• [Problem]: The answer is the exact run of lines in the listing below from the line containing "pink square: (58, 72) -> (62, 73), moved" up to and including the line containing "yellow triangle: (143, 144)", with pictures removed.

○ ○ ○ ○ ○ ○ ○

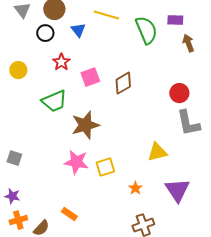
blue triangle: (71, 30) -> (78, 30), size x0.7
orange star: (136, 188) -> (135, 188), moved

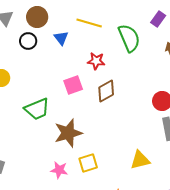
purple rectangle: (175, 20) -> (158, 19), moved, turned -56
red star: (61, 62) -> (96, 61), moved, turned -30
pink star: (76, 162) -> (59, 170), size x0.7
yellow square: (105, 167) -> (88, 163), moved

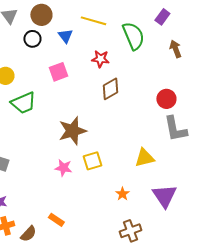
pink square: (73, 85) -> (58, 72), moved
green trapezoid: (37, 109) -> (23, 103), moved

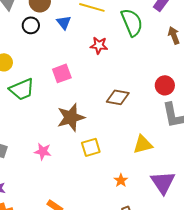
pink square: (58, 72) -> (62, 73), moved
brown diamond: (110, 89) -> (118, 97), moved, turned 40
pink star: (63, 168) -> (43, 151), moved

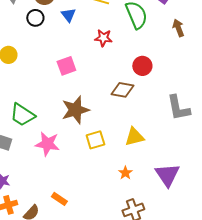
red circle: (165, 85) -> (142, 66), moved
green trapezoid: (22, 89) -> (22, 115), moved, turned 56
yellow triangle: (143, 144) -> (134, 137), moved
pink star: (43, 151) -> (47, 144), size x1.4

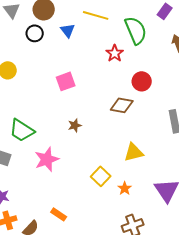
red star: (103, 38) -> (115, 53), moved, turned 30
brown star: (75, 110) -> (75, 125), size x0.5
yellow square: (95, 140) -> (101, 176), moved, turned -30
pink star: (47, 144) -> (47, 159), turned -30

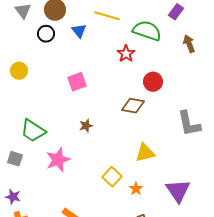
green semicircle: (136, 30) -> (147, 31), turned -48

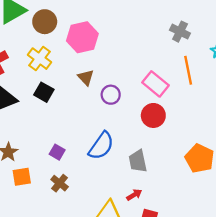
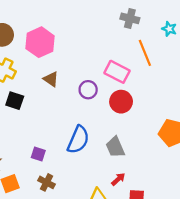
purple circle: (111, 95) -> (88, 90), moved

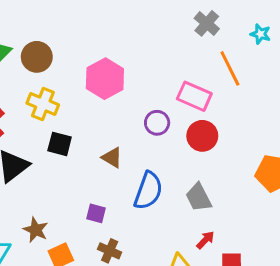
gray cross: (130, 18) -> (207, 23), turned 30
pink hexagon: (40, 42) -> (105, 79), moved
brown triangle: (51, 79) -> (112, 158), moved

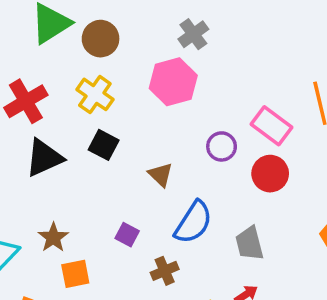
gray cross: (207, 23) -> (193, 34), moved
brown cross: (110, 251) -> (165, 271), moved, turned 30

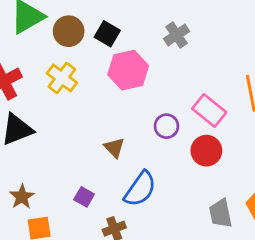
gray cross: (193, 34) -> (177, 35), moved
black square: (104, 145) -> (107, 34), moved
gray trapezoid: (249, 243) -> (221, 213), moved

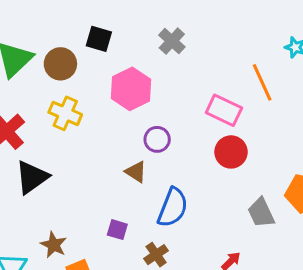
black square: (107, 34) -> (99, 39), moved
purple circle: (166, 126) -> (157, 139), moved

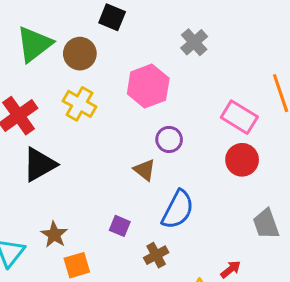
black square: (99, 39) -> (112, 17), moved

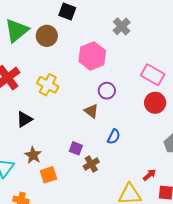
yellow cross: (79, 104) -> (48, 85), moved
black triangle: (39, 164) -> (24, 119), moved, size x0.7
blue semicircle: (178, 210) -> (114, 137), size x0.6
brown cross: (156, 255) -> (91, 164), moved

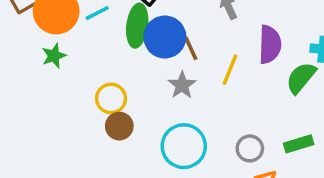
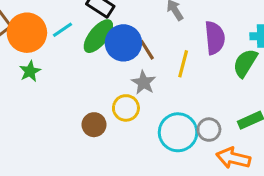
green ellipse: (137, 26) -> (98, 36), turned 39
yellow circle: (111, 98) -> (126, 108), moved
cyan circle: (184, 146) -> (178, 132), moved

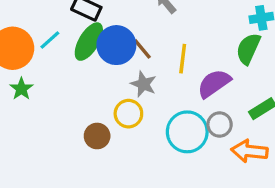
purple semicircle: (215, 38) -> (214, 83), moved, turned -112

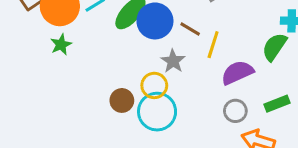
brown line: (142, 49) -> (190, 29), moved, turned -30
cyan circle: (187, 132) -> (157, 112), moved

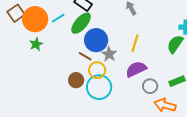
blue circle: (155, 21) -> (96, 40), moved
brown line: (190, 29) -> (85, 56), moved
purple semicircle: (237, 73) -> (136, 69), moved

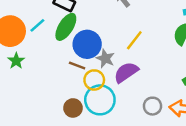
yellow line: (135, 43) -> (134, 40), turned 30
purple semicircle: (136, 69) -> (126, 72), moved
brown circle: (76, 80) -> (73, 108), moved
gray circle: (150, 86) -> (152, 106), moved

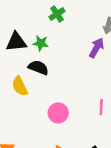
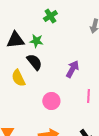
purple arrow: (97, 48) -> (72, 69), moved
black semicircle: (38, 68) -> (34, 62), turned 30

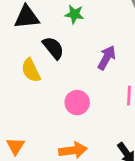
green star: (36, 41) -> (74, 14), moved

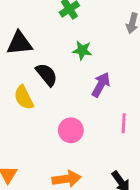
green star: (74, 14) -> (82, 50), moved

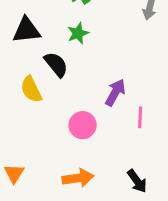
green star: (82, 50) -> (78, 33), moved, turned -30
purple arrow: (101, 85) -> (115, 92), moved

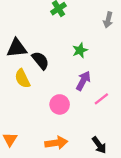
black triangle: (27, 30) -> (17, 48), moved
green star: (78, 33) -> (80, 50), moved
pink line: (140, 117) -> (101, 99), turned 49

○ ○ ○ ○ ○ ○ ○

• [Answer section]:
pink square: (58, 72) -> (62, 73), moved
brown diamond: (110, 89) -> (118, 97), moved, turned 40
pink star: (63, 168) -> (43, 151), moved

red circle: (165, 85) -> (142, 66), moved
green trapezoid: (22, 89) -> (22, 115), moved, turned 56
yellow triangle: (143, 144) -> (134, 137), moved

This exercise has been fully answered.